**Exercise description**
All records below must be written out exactly, with the pictures excluded.

**Supplied information**

Content starts

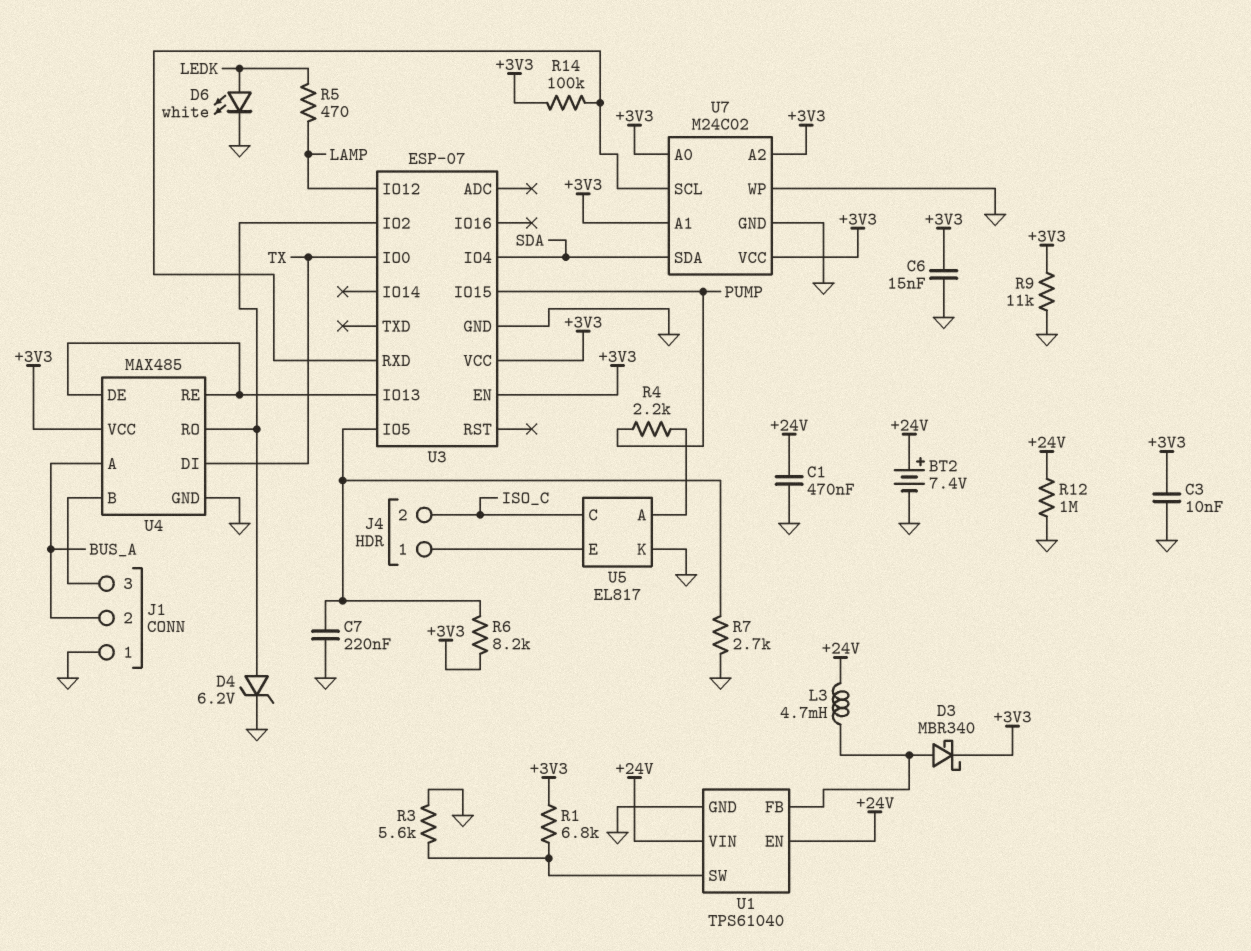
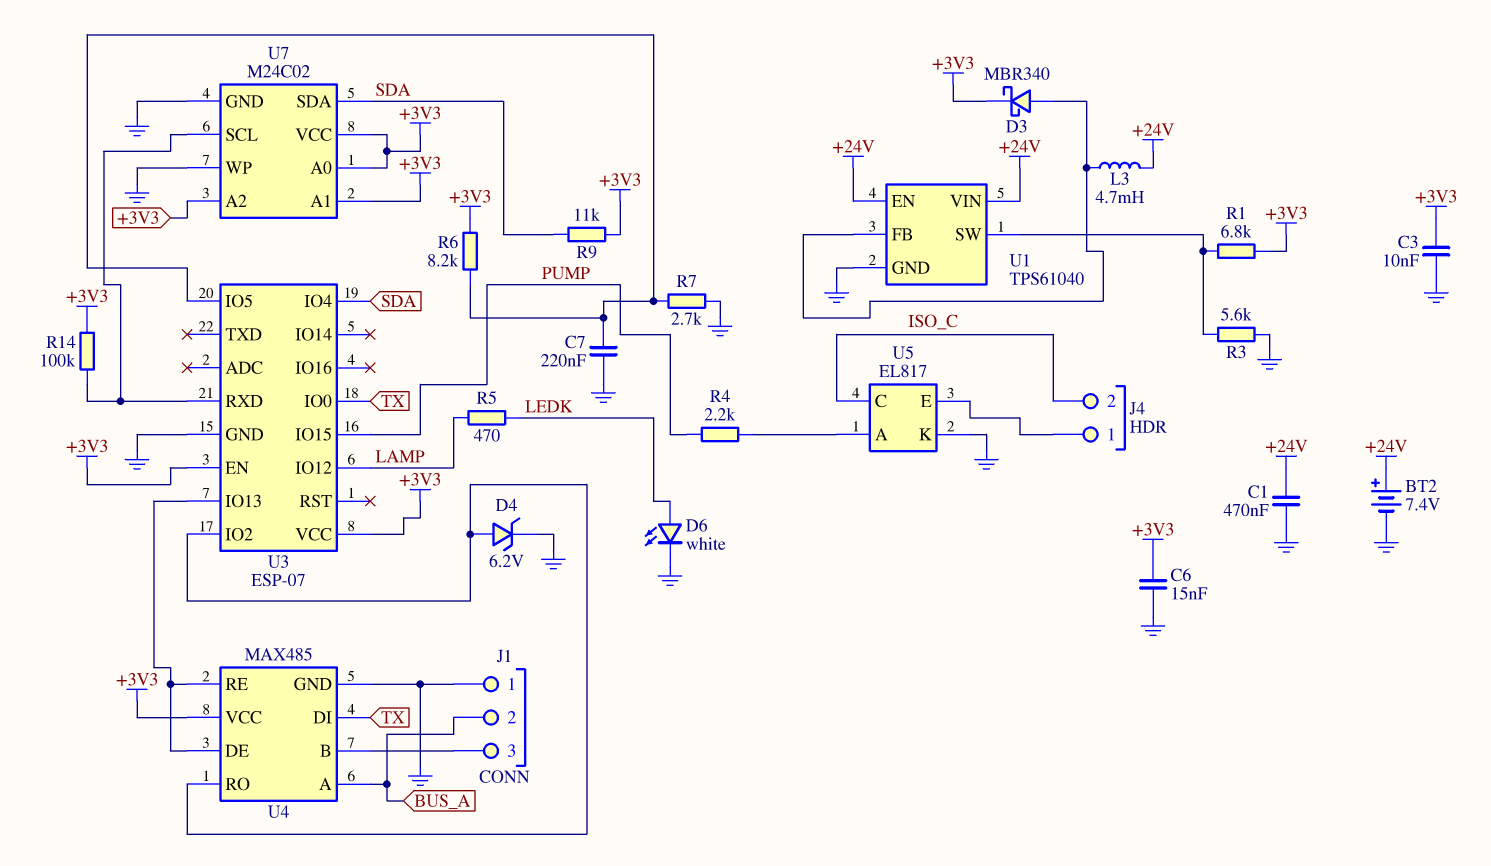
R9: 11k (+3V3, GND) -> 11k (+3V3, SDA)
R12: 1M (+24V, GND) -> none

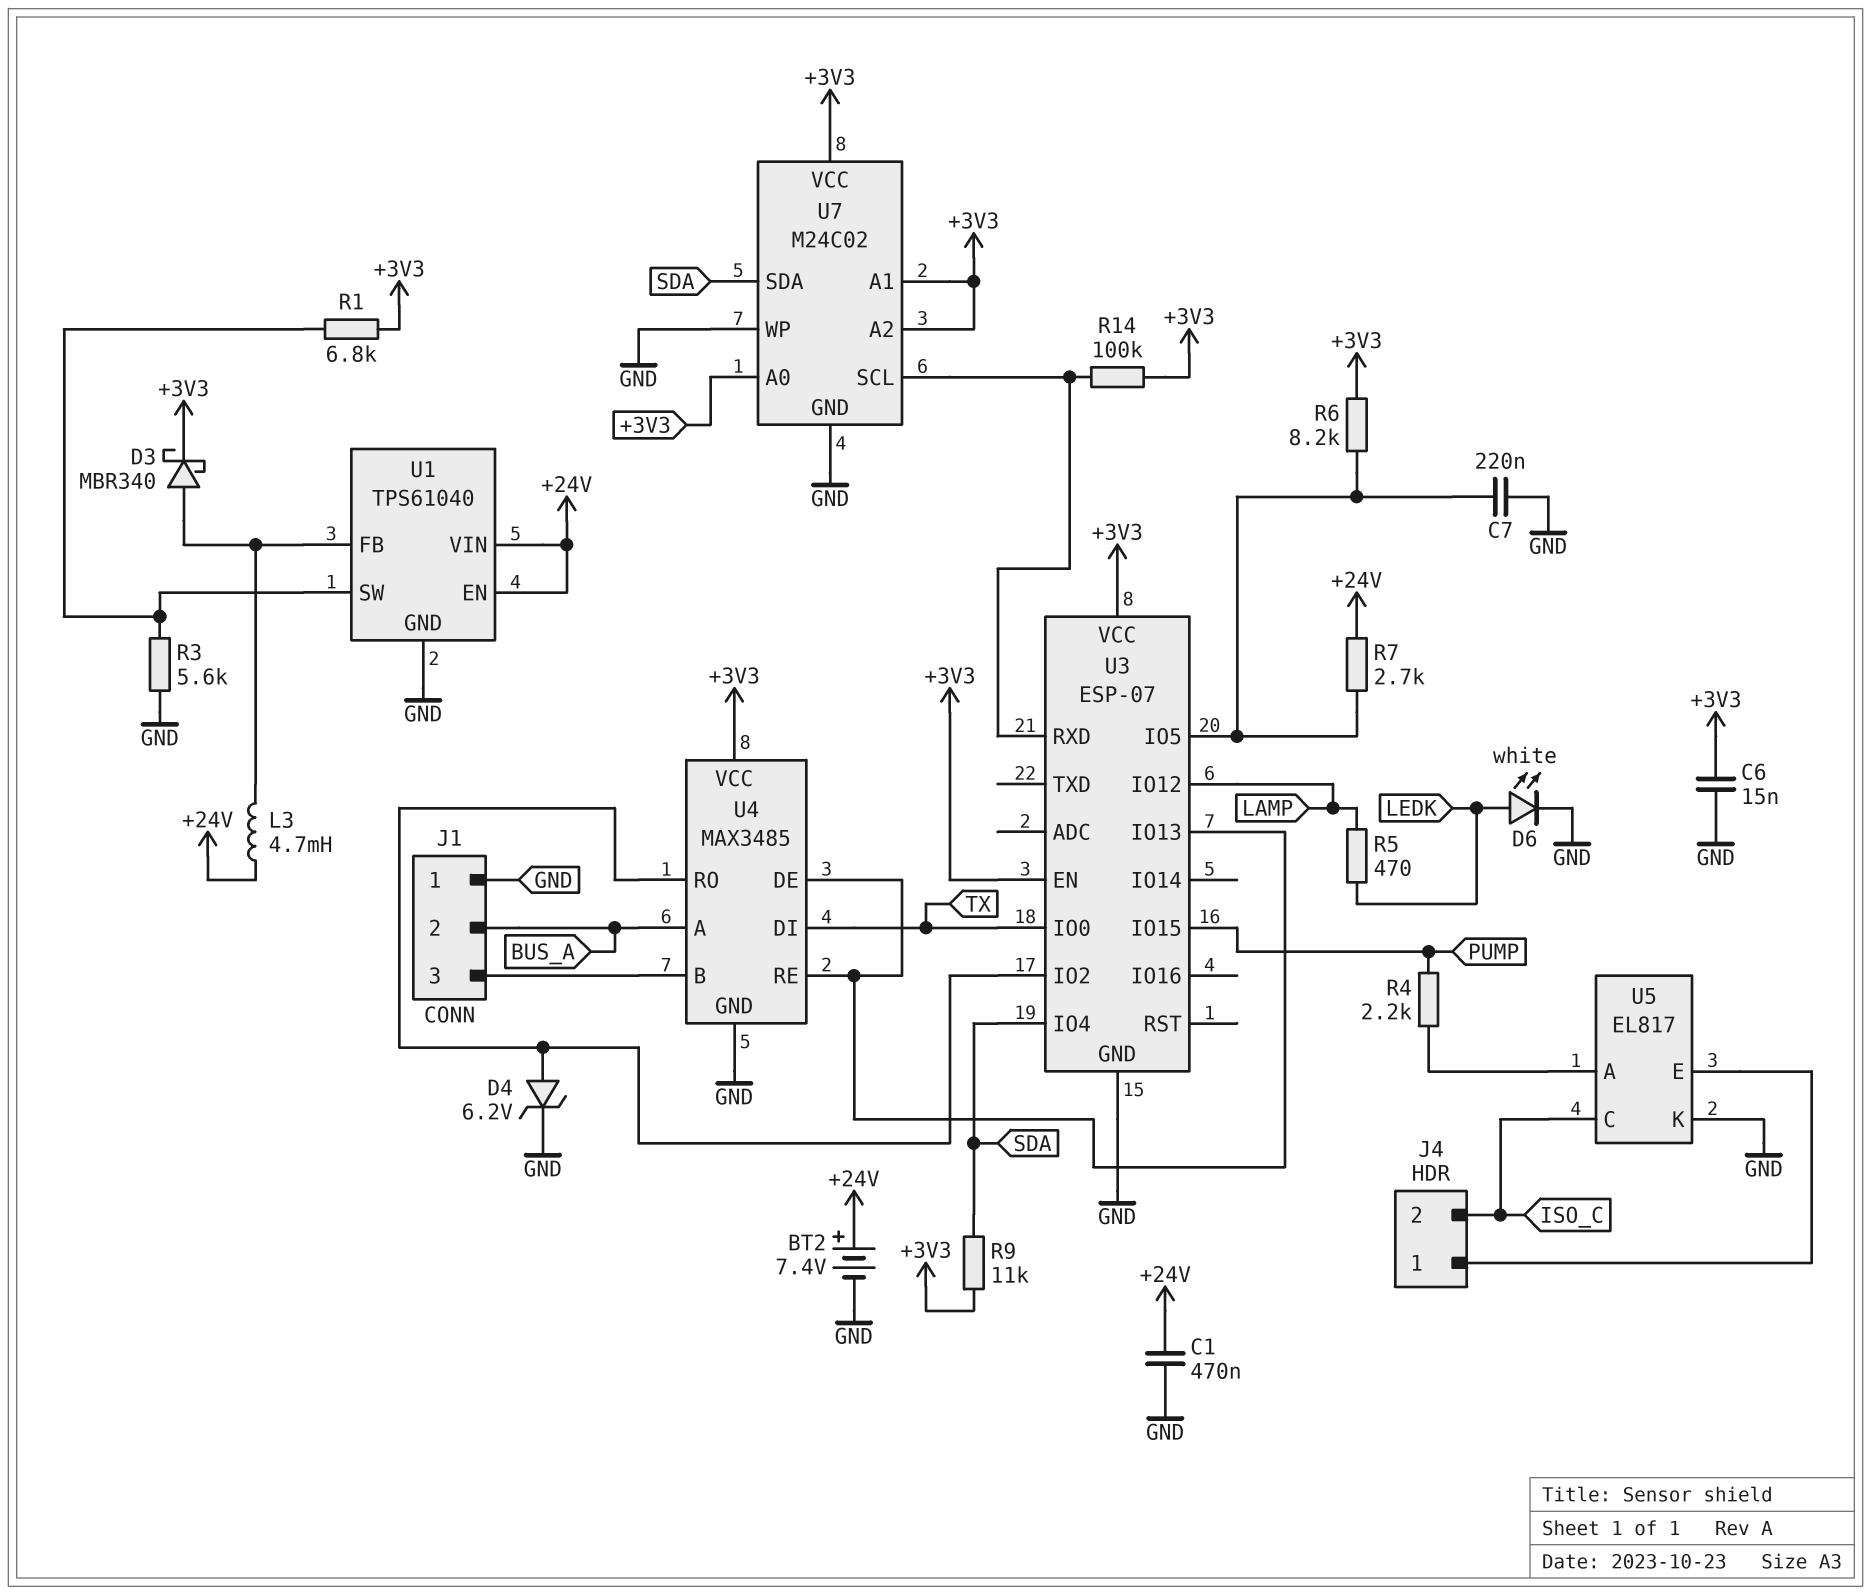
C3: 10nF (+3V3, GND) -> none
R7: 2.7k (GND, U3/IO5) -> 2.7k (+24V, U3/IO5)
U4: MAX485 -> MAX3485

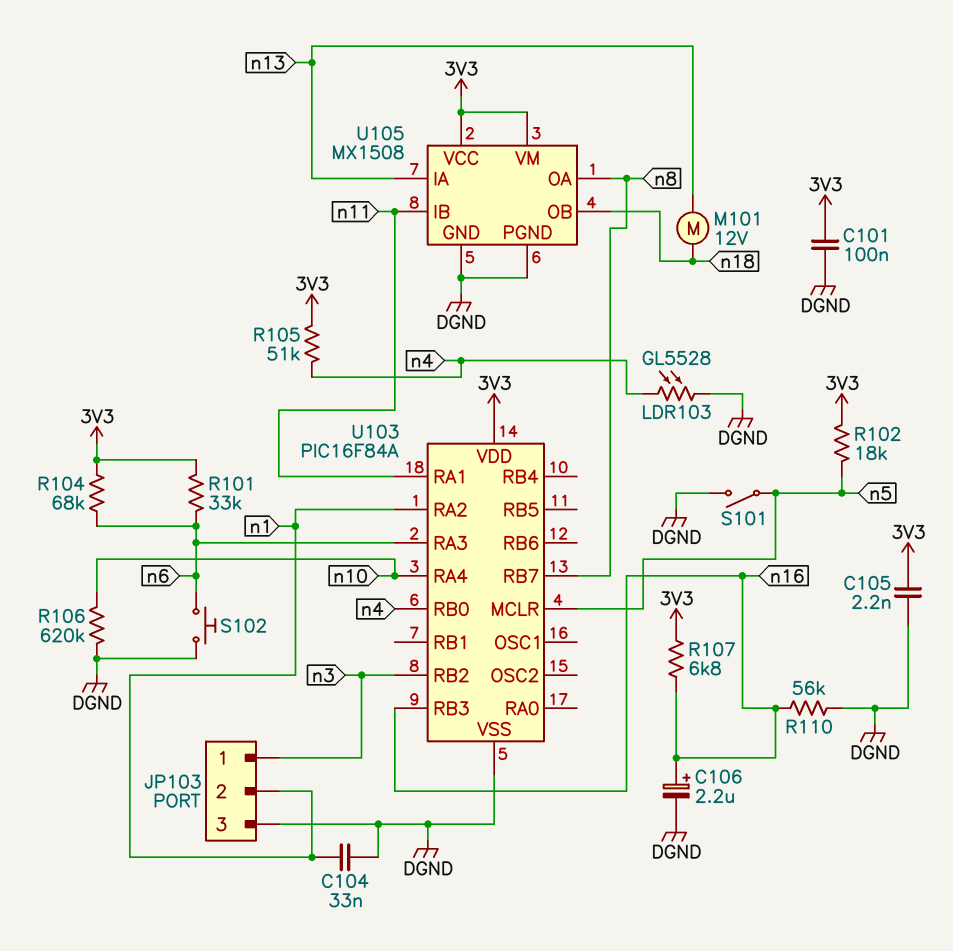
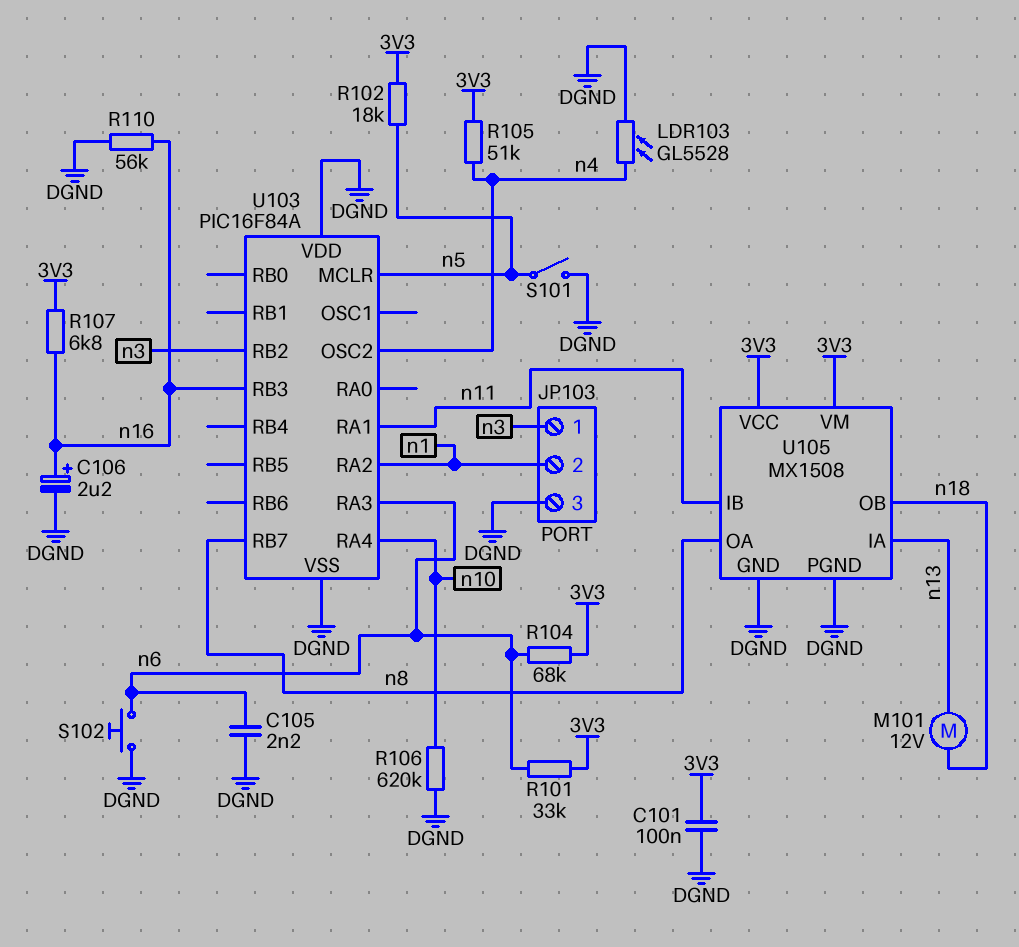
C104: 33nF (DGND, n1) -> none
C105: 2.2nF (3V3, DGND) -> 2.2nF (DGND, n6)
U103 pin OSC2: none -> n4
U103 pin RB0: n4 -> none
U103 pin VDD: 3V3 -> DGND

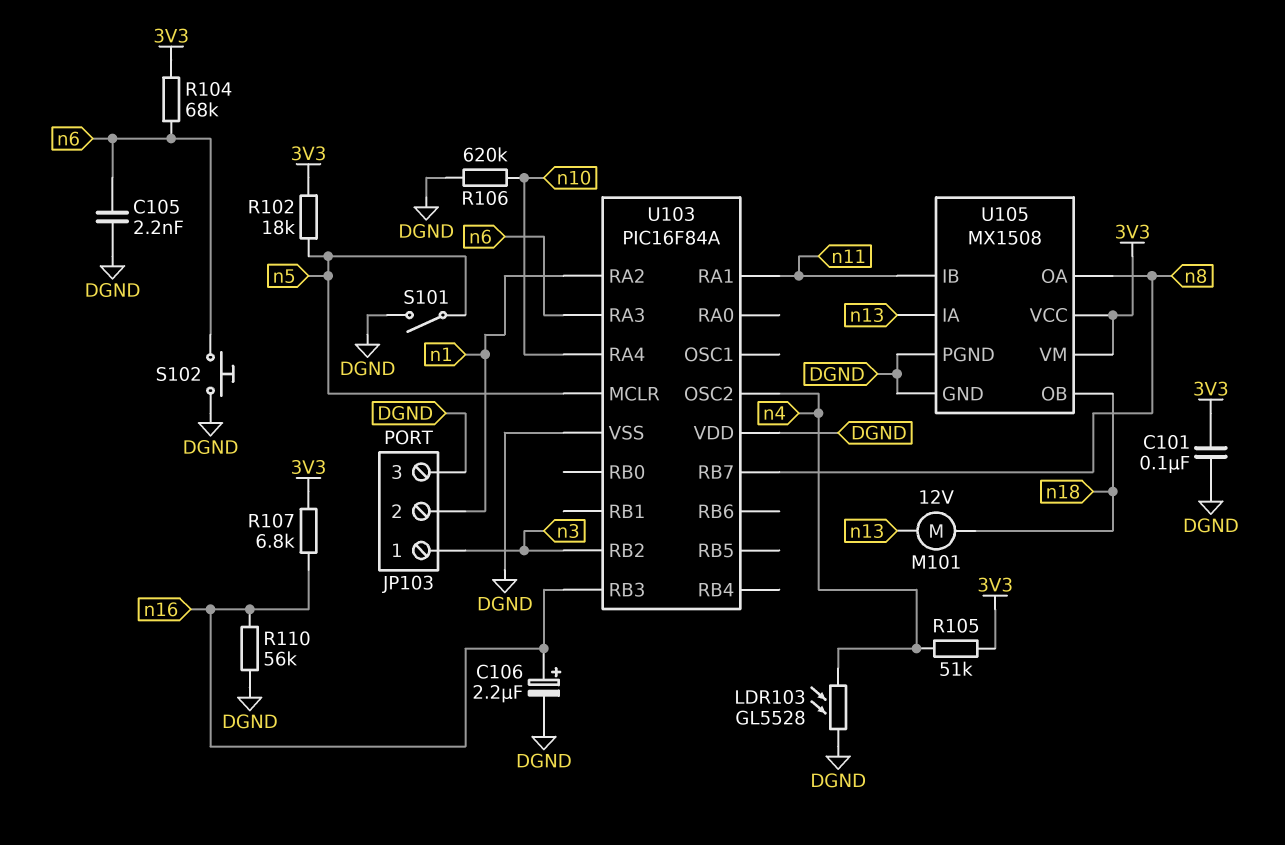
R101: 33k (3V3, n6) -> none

Content ends

**Task response**
R9: 11k (+3V3, GND) -> 11k (+3V3, SDA)
R12: 1M (+24V, GND) -> none

C3: 10nF (+3V3, GND) -> none
R7: 2.7k (GND, U3/IO5) -> 2.7k (+24V, U3/IO5)
U4: MAX485 -> MAX3485

C104: 33nF (DGND, n1) -> none
C105: 2.2nF (3V3, DGND) -> 2.2nF (DGND, n6)
U103 pin OSC2: none -> n4
U103 pin RB0: n4 -> none
U103 pin VDD: 3V3 -> DGND

R101: 33k (3V3, n6) -> none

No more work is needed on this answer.